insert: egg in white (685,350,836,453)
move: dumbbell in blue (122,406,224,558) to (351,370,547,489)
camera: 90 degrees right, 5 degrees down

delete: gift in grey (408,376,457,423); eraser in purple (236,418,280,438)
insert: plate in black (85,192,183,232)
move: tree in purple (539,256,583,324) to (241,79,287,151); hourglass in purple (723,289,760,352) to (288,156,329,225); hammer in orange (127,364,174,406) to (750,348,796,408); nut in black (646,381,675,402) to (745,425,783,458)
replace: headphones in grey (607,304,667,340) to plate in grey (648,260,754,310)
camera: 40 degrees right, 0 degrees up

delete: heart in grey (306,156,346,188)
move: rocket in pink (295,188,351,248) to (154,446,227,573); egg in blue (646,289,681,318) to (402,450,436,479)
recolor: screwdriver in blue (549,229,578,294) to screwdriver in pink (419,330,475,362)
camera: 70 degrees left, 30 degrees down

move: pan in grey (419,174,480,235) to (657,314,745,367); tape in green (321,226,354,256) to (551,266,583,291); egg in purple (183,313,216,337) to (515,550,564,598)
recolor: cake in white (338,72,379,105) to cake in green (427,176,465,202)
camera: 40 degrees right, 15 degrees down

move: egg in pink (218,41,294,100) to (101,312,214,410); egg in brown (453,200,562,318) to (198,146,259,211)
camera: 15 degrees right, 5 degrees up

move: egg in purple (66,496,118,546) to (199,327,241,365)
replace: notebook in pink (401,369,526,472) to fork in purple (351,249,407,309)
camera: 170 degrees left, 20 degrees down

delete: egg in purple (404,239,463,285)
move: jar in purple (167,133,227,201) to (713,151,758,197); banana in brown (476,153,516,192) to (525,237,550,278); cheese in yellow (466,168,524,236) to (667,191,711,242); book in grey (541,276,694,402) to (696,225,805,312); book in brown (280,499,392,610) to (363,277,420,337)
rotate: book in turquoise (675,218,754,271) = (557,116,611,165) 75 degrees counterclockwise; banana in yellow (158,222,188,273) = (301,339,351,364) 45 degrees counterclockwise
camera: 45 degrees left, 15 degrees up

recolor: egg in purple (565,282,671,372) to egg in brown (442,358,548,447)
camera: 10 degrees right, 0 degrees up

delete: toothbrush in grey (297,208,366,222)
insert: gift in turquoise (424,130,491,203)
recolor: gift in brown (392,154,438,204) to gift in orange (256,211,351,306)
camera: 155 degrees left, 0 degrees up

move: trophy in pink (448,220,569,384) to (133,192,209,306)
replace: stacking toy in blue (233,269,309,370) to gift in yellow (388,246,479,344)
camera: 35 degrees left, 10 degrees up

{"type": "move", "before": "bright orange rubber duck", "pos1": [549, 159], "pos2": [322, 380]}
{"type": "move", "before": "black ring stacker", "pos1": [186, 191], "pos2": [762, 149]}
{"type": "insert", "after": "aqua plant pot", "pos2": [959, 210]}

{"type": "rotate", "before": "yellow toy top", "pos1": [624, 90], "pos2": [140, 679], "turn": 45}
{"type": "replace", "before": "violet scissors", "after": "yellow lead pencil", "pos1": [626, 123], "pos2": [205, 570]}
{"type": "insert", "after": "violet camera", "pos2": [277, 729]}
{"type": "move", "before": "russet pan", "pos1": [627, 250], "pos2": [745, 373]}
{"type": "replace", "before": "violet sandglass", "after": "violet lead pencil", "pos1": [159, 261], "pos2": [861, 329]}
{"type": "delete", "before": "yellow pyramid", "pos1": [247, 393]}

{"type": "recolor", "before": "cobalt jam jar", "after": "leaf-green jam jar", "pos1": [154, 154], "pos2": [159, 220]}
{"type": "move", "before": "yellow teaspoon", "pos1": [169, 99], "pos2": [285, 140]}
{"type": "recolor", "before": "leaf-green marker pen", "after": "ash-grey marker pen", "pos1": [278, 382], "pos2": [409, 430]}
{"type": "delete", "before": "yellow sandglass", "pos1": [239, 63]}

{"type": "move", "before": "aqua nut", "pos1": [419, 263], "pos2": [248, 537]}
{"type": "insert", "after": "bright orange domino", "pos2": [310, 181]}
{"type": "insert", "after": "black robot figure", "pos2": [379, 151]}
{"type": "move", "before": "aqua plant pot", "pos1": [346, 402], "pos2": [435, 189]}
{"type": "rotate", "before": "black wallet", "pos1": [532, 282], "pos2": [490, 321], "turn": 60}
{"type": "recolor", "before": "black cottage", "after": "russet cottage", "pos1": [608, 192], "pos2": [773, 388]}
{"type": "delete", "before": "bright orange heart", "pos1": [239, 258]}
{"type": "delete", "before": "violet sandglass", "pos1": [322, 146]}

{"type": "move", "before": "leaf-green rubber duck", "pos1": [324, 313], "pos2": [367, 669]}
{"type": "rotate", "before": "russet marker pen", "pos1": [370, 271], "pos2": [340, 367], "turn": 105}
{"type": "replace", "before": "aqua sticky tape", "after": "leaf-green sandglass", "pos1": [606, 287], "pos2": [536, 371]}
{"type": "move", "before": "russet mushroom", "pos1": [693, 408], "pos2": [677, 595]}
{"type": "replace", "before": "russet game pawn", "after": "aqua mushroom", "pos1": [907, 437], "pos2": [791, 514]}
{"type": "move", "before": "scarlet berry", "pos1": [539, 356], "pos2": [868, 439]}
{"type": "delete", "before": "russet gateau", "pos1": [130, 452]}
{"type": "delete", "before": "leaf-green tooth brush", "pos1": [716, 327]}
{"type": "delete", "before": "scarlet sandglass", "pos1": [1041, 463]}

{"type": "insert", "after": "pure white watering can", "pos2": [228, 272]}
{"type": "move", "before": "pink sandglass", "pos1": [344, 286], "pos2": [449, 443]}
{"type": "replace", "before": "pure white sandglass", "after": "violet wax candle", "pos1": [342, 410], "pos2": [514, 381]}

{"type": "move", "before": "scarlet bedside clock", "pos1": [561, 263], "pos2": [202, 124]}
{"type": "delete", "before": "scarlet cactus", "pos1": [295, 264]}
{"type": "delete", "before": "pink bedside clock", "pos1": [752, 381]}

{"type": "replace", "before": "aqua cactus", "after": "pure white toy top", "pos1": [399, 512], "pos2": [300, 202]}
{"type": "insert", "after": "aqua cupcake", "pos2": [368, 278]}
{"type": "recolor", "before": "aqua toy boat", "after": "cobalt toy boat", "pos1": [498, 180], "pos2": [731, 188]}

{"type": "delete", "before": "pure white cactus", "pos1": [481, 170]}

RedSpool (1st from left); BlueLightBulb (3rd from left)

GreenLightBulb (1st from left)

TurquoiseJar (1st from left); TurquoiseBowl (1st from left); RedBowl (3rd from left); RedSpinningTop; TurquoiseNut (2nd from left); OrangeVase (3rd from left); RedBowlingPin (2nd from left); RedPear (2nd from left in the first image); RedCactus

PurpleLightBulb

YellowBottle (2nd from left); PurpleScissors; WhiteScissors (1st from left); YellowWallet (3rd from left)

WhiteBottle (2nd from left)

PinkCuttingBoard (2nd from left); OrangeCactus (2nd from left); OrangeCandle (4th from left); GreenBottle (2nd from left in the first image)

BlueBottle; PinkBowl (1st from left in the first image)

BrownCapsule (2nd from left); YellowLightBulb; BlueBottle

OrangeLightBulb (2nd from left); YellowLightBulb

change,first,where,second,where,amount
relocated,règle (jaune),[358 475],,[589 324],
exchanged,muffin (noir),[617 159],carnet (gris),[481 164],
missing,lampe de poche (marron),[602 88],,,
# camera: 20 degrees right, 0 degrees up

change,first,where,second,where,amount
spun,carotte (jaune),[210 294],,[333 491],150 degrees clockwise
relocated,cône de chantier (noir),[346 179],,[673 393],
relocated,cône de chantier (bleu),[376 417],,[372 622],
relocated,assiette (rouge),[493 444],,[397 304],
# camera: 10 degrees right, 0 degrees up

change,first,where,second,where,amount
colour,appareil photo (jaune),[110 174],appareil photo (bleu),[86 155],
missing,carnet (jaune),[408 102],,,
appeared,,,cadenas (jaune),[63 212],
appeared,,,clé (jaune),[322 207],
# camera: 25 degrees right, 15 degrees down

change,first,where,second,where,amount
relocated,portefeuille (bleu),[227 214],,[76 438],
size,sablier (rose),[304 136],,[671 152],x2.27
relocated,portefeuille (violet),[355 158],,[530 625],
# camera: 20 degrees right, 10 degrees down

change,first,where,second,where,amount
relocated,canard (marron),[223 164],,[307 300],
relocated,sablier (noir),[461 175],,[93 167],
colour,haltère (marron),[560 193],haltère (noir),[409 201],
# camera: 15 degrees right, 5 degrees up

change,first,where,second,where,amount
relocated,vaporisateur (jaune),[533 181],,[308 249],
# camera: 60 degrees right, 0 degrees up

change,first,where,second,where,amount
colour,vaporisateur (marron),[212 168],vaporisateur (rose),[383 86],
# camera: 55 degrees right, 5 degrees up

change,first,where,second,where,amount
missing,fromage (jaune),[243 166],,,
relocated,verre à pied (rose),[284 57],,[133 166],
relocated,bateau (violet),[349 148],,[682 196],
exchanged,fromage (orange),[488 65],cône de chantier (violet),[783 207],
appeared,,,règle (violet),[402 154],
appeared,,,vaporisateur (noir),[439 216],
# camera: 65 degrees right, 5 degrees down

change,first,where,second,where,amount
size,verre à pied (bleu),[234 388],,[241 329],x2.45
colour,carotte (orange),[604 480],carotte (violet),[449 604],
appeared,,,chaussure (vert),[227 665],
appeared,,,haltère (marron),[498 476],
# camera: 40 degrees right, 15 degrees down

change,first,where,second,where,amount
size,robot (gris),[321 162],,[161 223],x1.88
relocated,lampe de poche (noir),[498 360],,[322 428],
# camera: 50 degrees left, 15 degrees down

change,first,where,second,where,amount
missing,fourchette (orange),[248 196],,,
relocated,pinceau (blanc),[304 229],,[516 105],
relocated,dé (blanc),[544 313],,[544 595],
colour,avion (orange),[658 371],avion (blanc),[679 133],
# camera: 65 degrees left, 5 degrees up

══════════════════════════════

Copy exactly the lines from the top of the entries through the line with "insert: plate in black (85,192,183,232)" in it, please, keeping both ends and adding nothing.

insert: egg in white (685,350,836,453)
move: dumbbell in blue (122,406,224,558) to (351,370,547,489)
camera: 90 degrees right, 5 degrees down

delete: gift in grey (408,376,457,423); eraser in purple (236,418,280,438)
insert: plate in black (85,192,183,232)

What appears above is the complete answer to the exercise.